### Work item:
Find the lines holding the string "test" in the data, then copy all of them.

### Excerpts from a dataset:

►

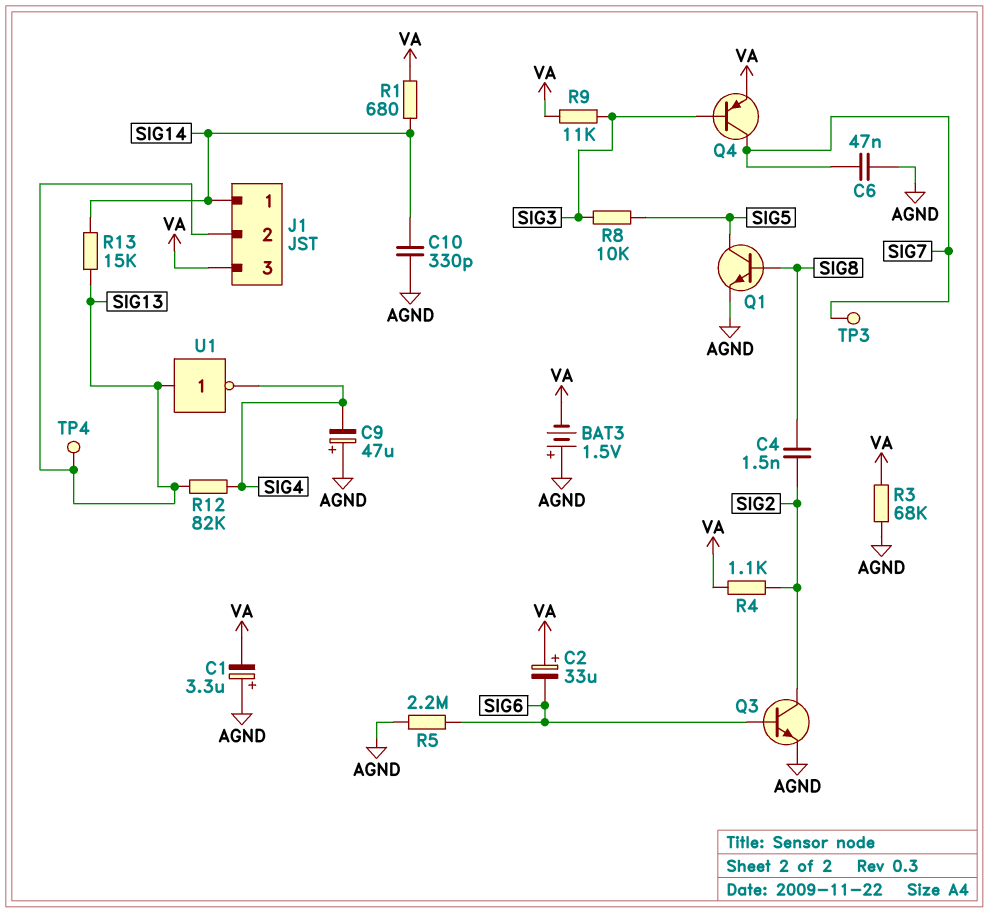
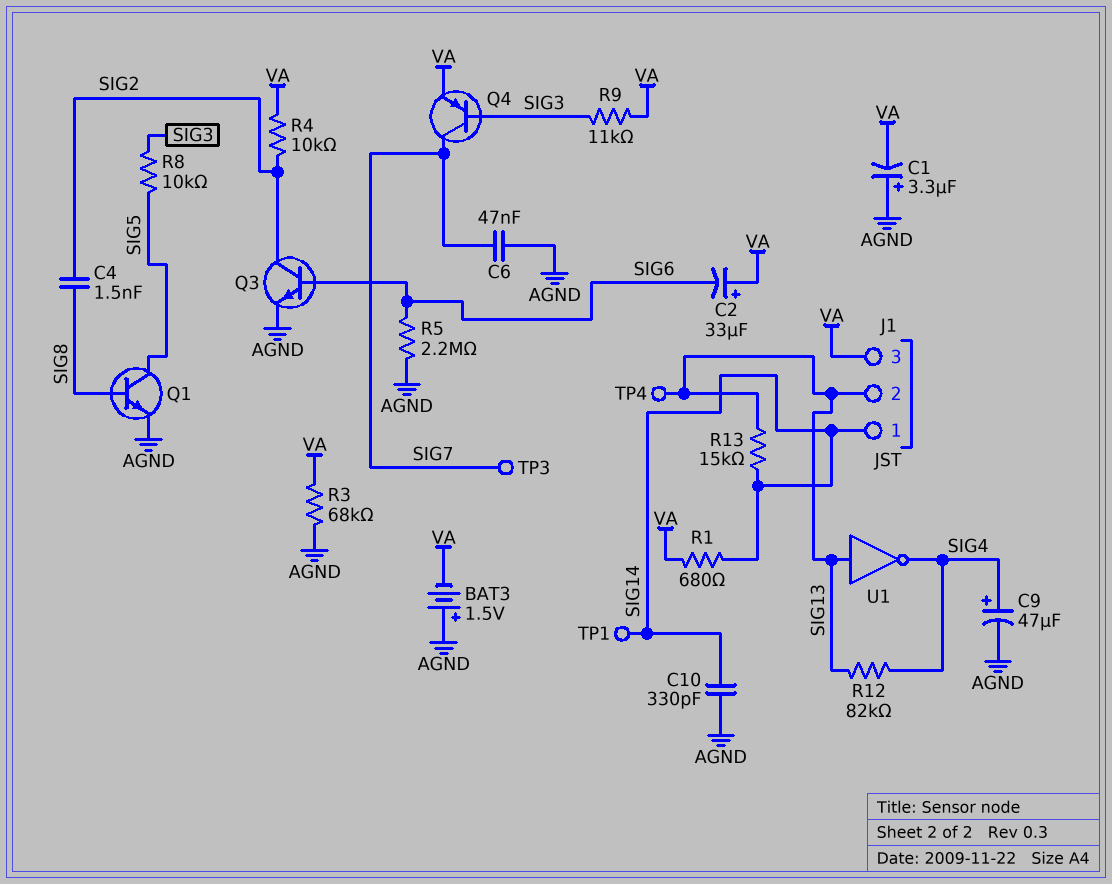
C9: 47uF (plus AGND, minus SIG4) -> 47uF (plus SIG4, minus AGND)
R4: 1.1k (SIG2, VA) -> 10k (SIG2, VA)
TP1: none -> test point (SIG14)

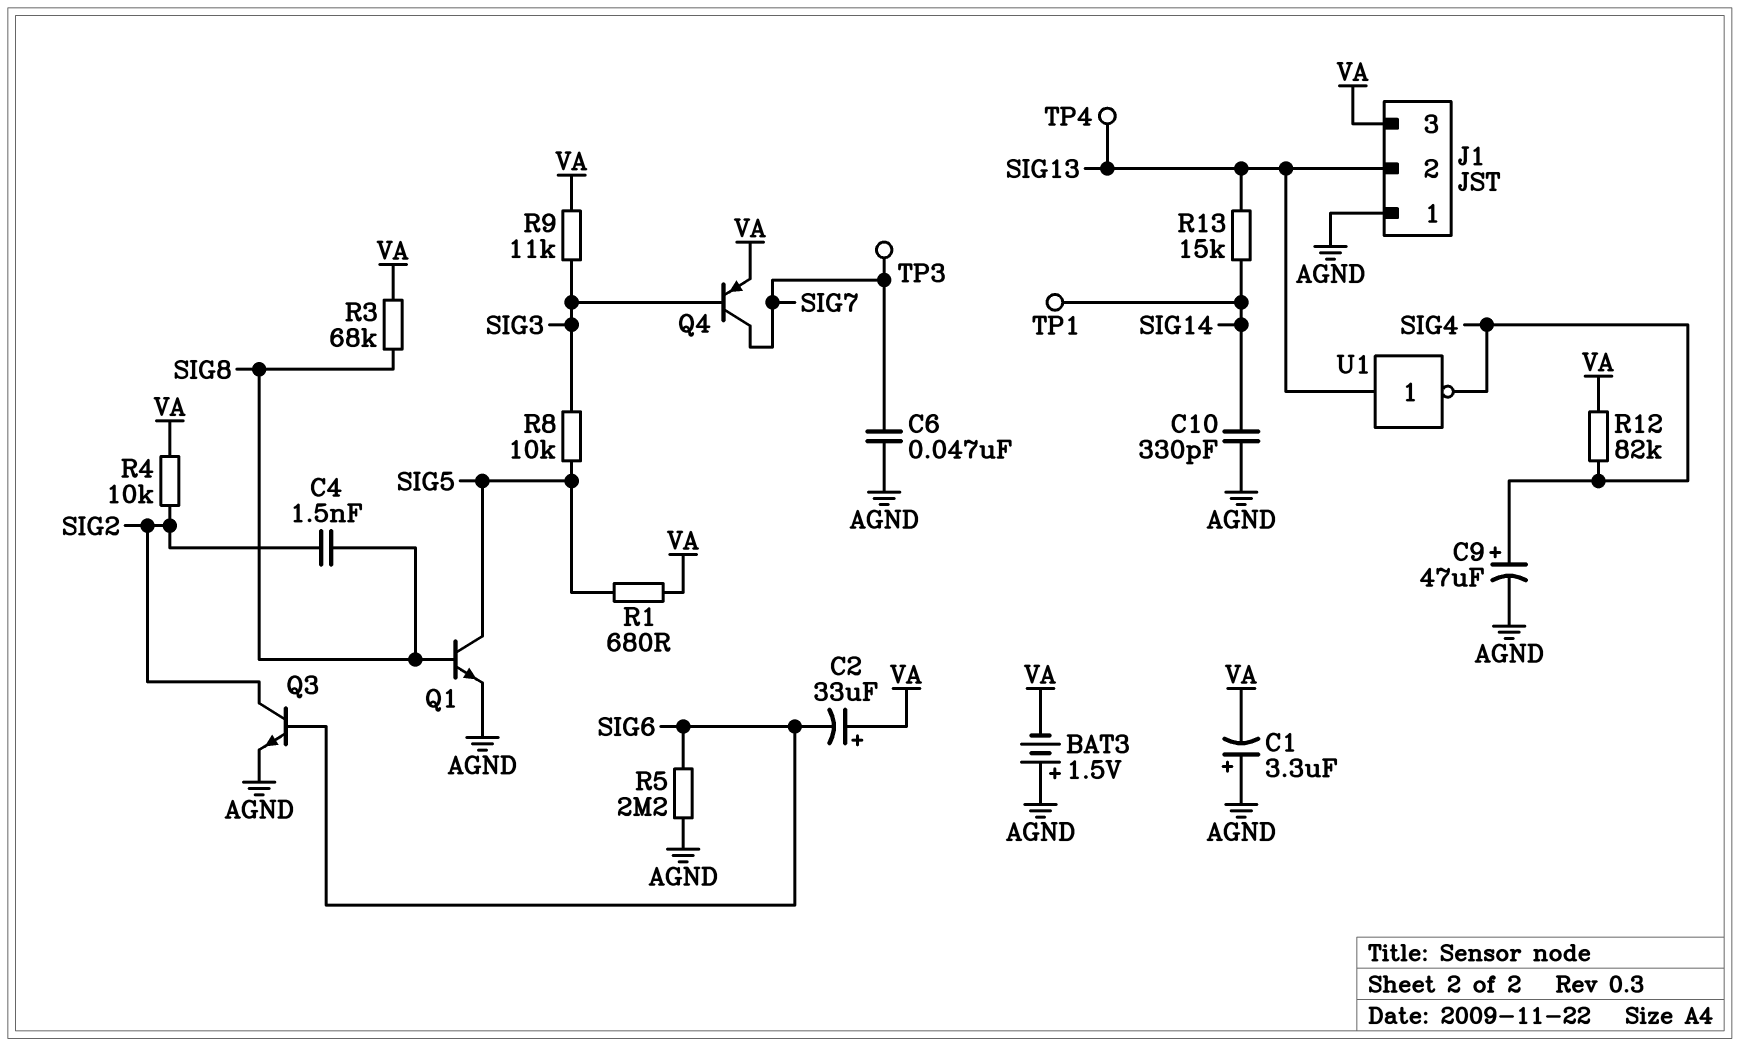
J1 pin 1: SIG14 -> AGND
R1: 680 (SIG14, VA) -> 680 (SIG5, VA)
R3: 68k (AGND, VA) -> 68k (SIG8, VA)
R12: 82k (SIG4, SIG13) -> 82k (SIG4, VA)

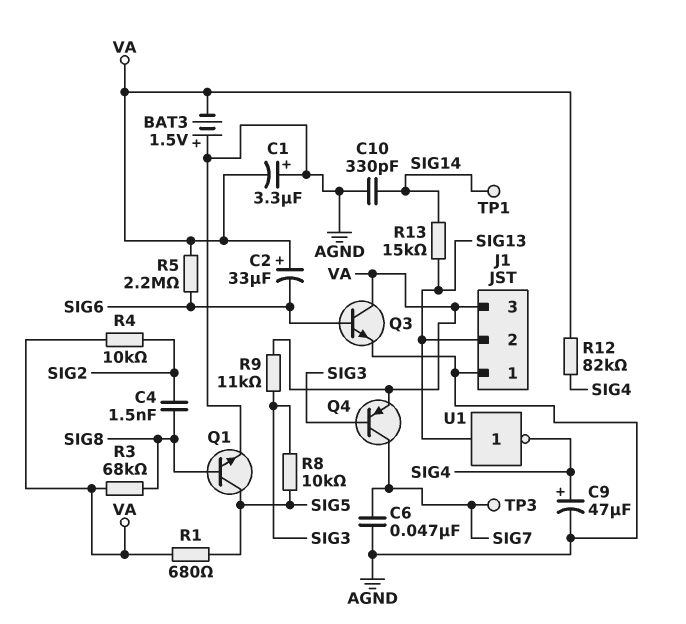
Q3: NPN (B SIG6, C SIG2, E AGND) -> NPN (B SIG6, C VA, E AGND)
R5: 2.2M (AGND, SIG6) -> 2.2M (SIG6, VA)
TP4: test point (SIG13) -> none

◄

### Reply:
TP1: none -> test point (SIG14)
TP4: test point (SIG13) -> none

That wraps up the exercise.